■ WORK TASK:
Below are lines of records; copy exactly those from the one containing "brown cylinder [589,185,659,264]" through the one containing "turquoise lamp [570,427,642,479]", leaving the pictures behind.

GIVEN DATA below:

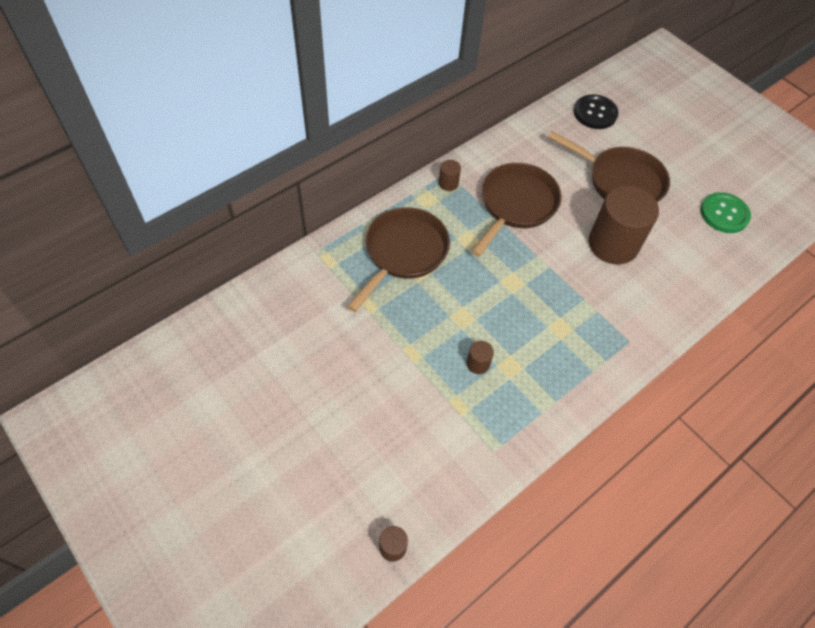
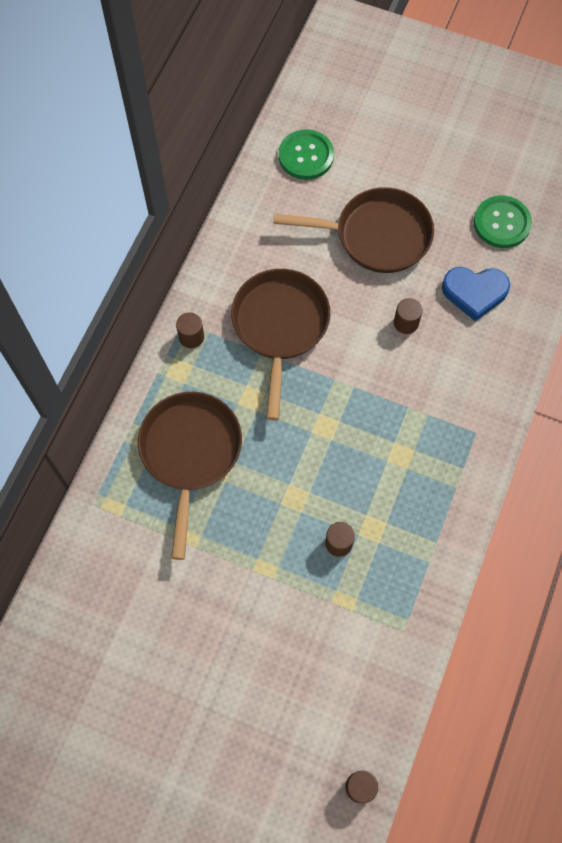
camera: 25 degrees left, 10 degrees up
black button [574,94,619,129] -> green button [279,129,334,180]
brown cylinder [589,185,659,264] -> brown cylinder [394,298,423,334], size x0.42
none -> blue heart [442,267,510,321]

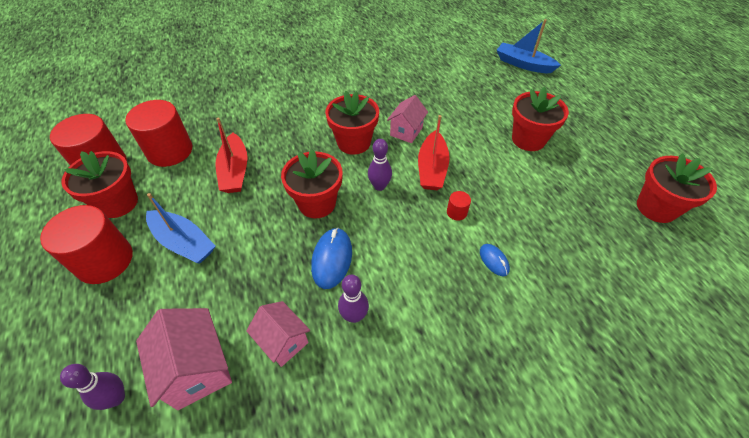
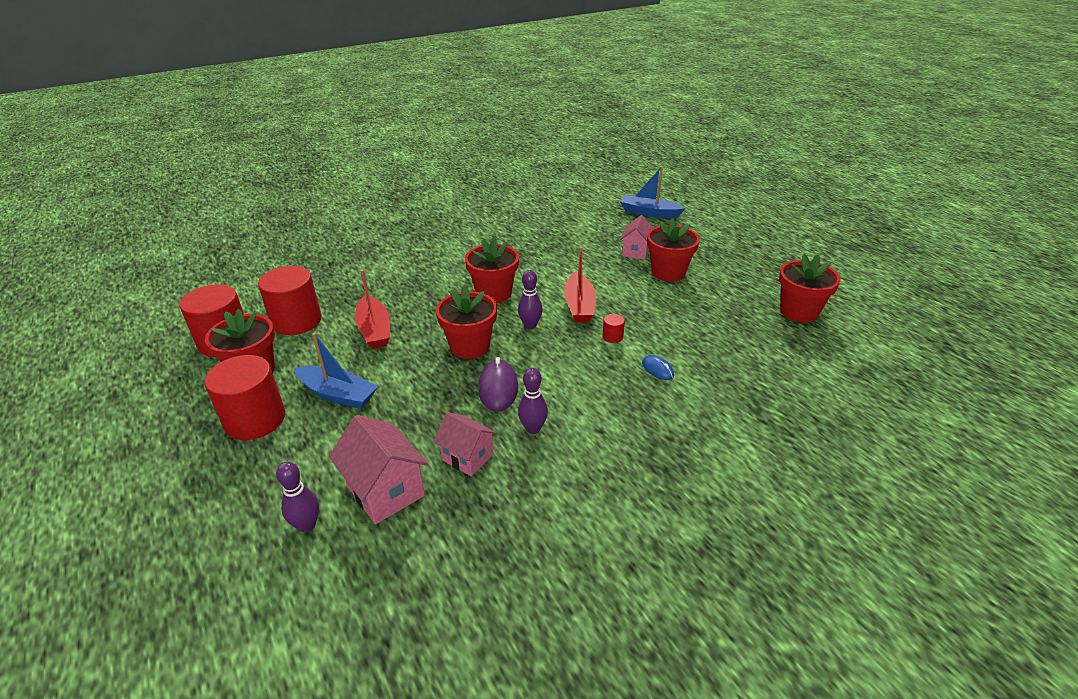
camera: 10 degrees left, 15 degrees down
blue mouse [311,228,352,289] -> purple mouse [478,357,518,412]
pink house [387,95,428,143] -> pink house moved to [620,215,653,260]

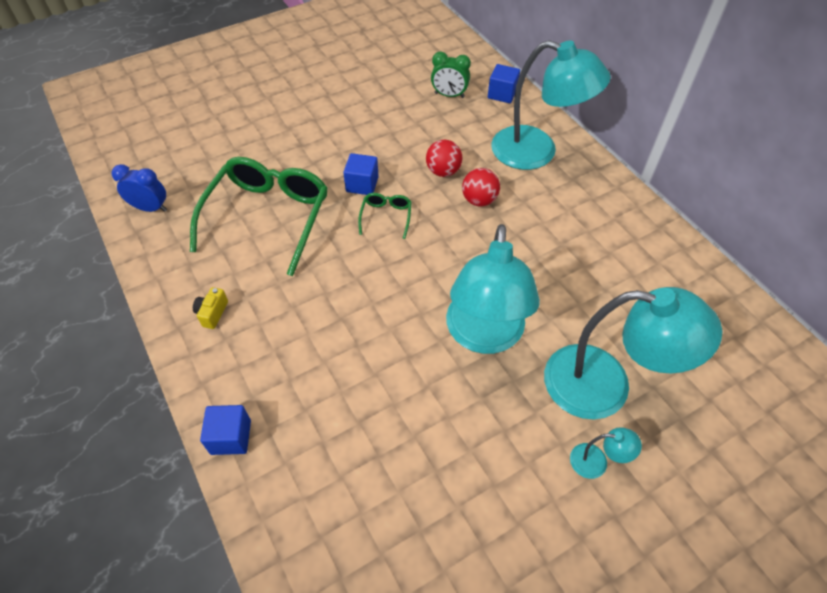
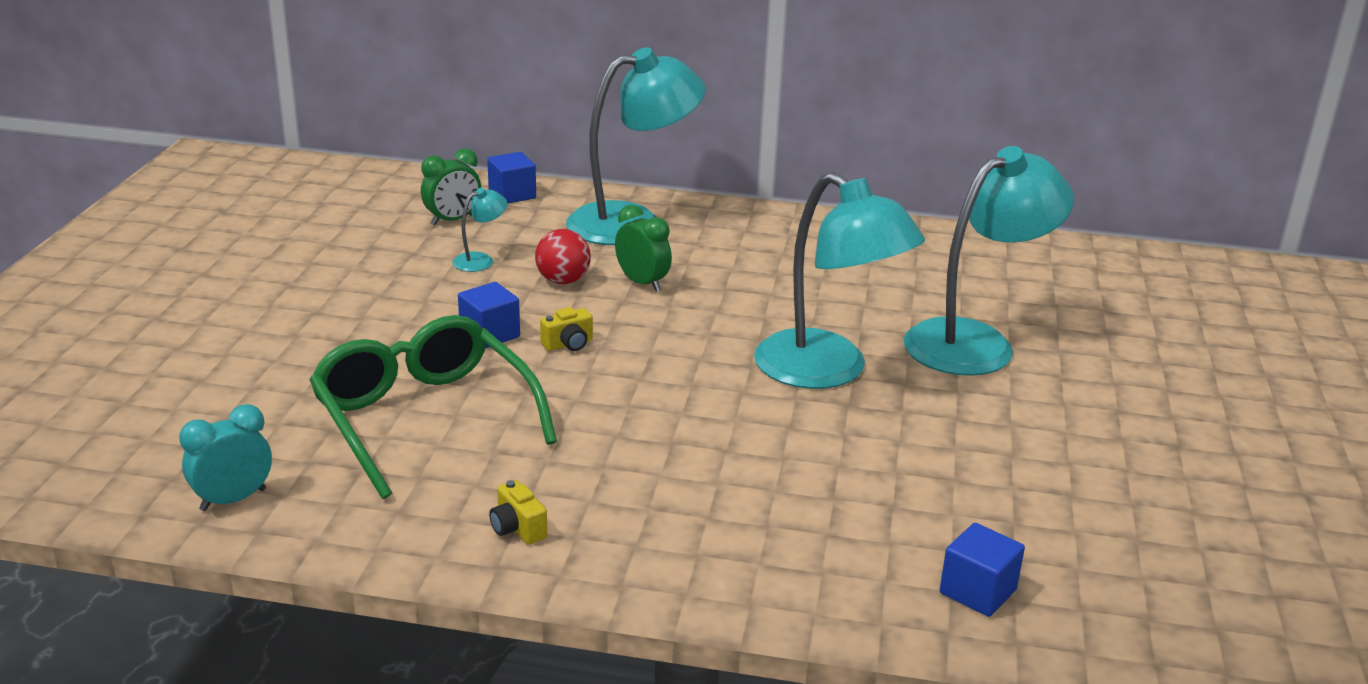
camera: 50 degrees left, 25 degrees down
blue clock [111,164,167,212] -> turquoise clock [179,404,272,511]
blue cube [200,405,251,455] -> blue cube moved to [940,523,1025,617]
green glasses [358,193,412,239] -> yellow camera [540,307,593,351]
red ball [462,168,500,206] -> green clock [615,205,672,292]
turquoise lamp [570,427,642,479] -> turquoise lamp moved to [453,188,507,272]

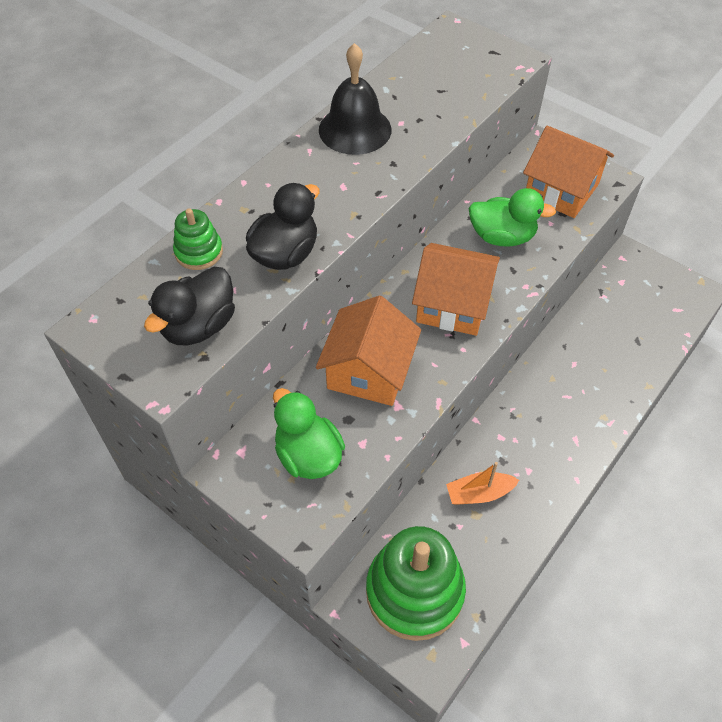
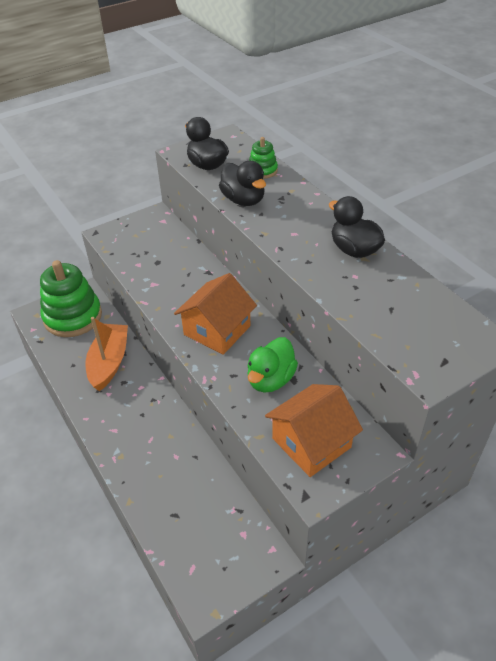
camera: 110 degrees right, 10 degrees down
green duck [273,388,345,479] -> none
orange house [316,296,421,406] -> none
black bell [319,43,391,155] -> black duck [329,196,385,258]
orange boat [446,462,519,505] -> orange boat [86,317,128,391], size x1.66

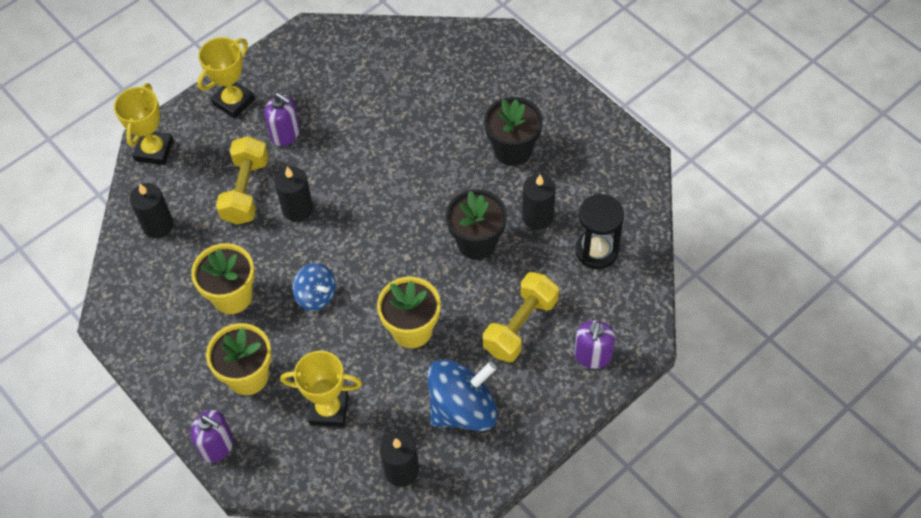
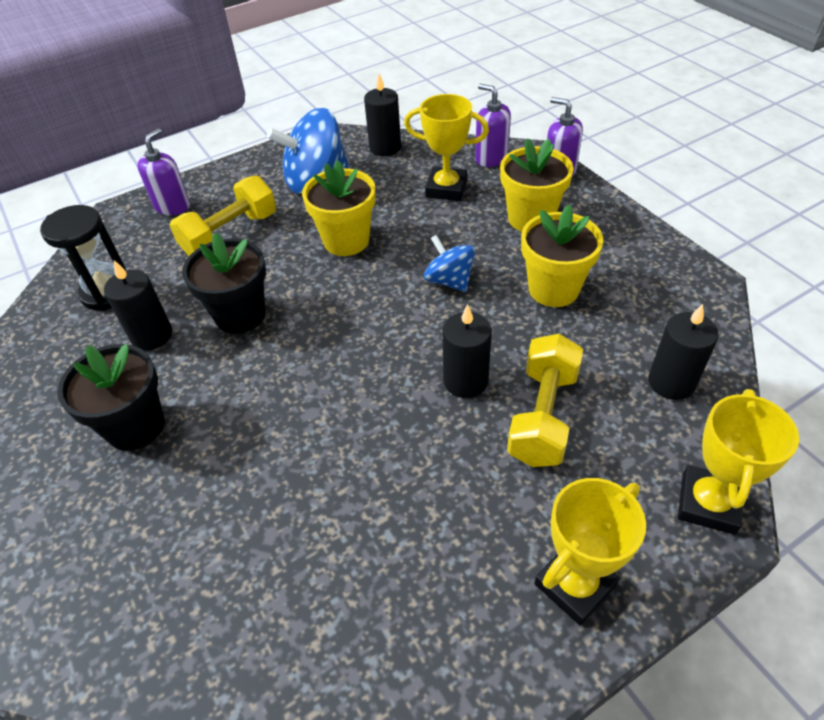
camera: 170 degrees left, 10 degrees down
purple soap dispenser [264,93,300,146] -> purple soap dispenser moved to [475,84,511,167]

End of GIVEN DATA.

■ WRITTEN ANSWER:
brown cylinder [589,185,659,264] -> brown cylinder [394,298,423,334], size x0.42
none -> blue heart [442,267,510,321]

camera: 10 degrees left, 15 degrees down
blue mouse [311,228,352,289] -> purple mouse [478,357,518,412]
pink house [387,95,428,143] -> pink house moved to [620,215,653,260]

camera: 50 degrees left, 25 degrees down
blue clock [111,164,167,212] -> turquoise clock [179,404,272,511]
blue cube [200,405,251,455] -> blue cube moved to [940,523,1025,617]
green glasses [358,193,412,239] -> yellow camera [540,307,593,351]
red ball [462,168,500,206] -> green clock [615,205,672,292]
turquoise lamp [570,427,642,479] -> turquoise lamp moved to [453,188,507,272]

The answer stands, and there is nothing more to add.